* [Exercise brief]
Restate word for word each line of the data, starting at the one containing "red ruler [288,85,383,137]" and running through the last.

* [Records drawn from a dataset]

++++++++++

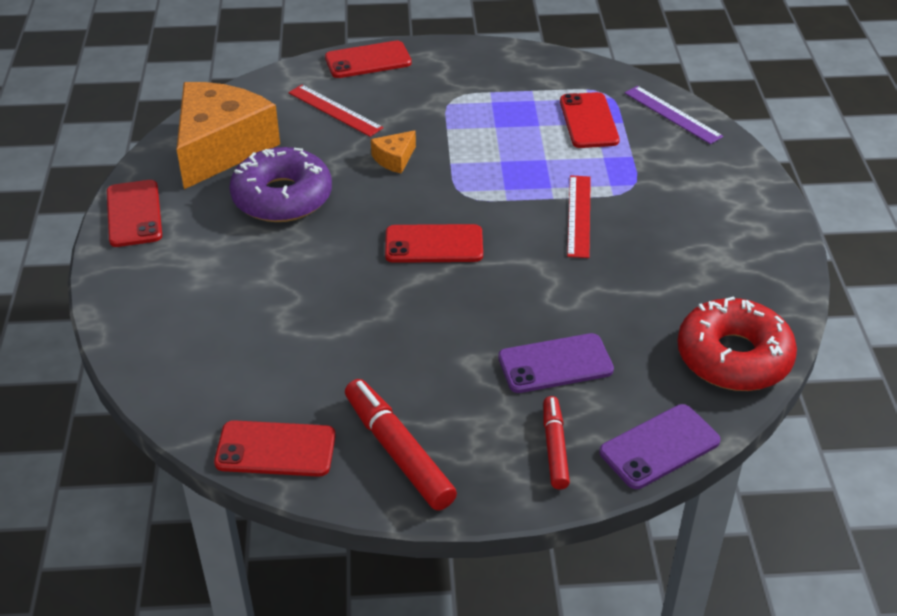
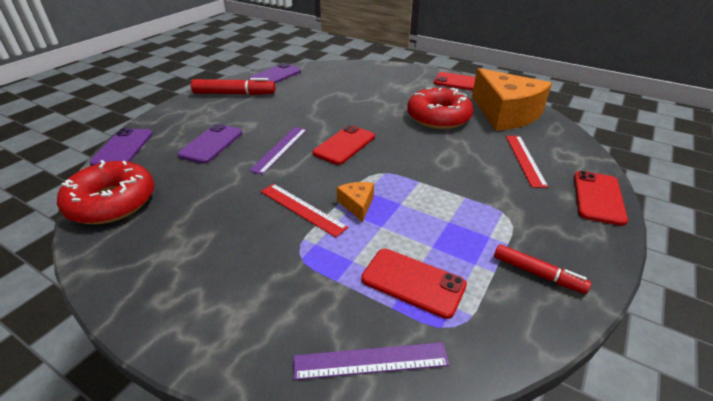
camera: 125 degrees right, 5 degrees down
red phone [214,420,336,477] -> purple phone [249,63,301,83]
purple donut [230,147,332,222] -> red donut [407,88,473,129]
red ruler [288,85,383,137] -> red ruler turned 75 degrees counterclockwise [506,136,548,188]
orange cheese [371,130,416,174] -> orange cheese moved to [337,182,374,222]
red marker [543,396,570,490] -> red marker moved to [494,244,591,294]
none -> purple ruler [249,127,307,175]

++++++++++

* [Solution]
red ruler [288,85,383,137] -> red ruler turned 75 degrees counterclockwise [506,136,548,188]
orange cheese [371,130,416,174] -> orange cheese moved to [337,182,374,222]
red marker [543,396,570,490] -> red marker moved to [494,244,591,294]
none -> purple ruler [249,127,307,175]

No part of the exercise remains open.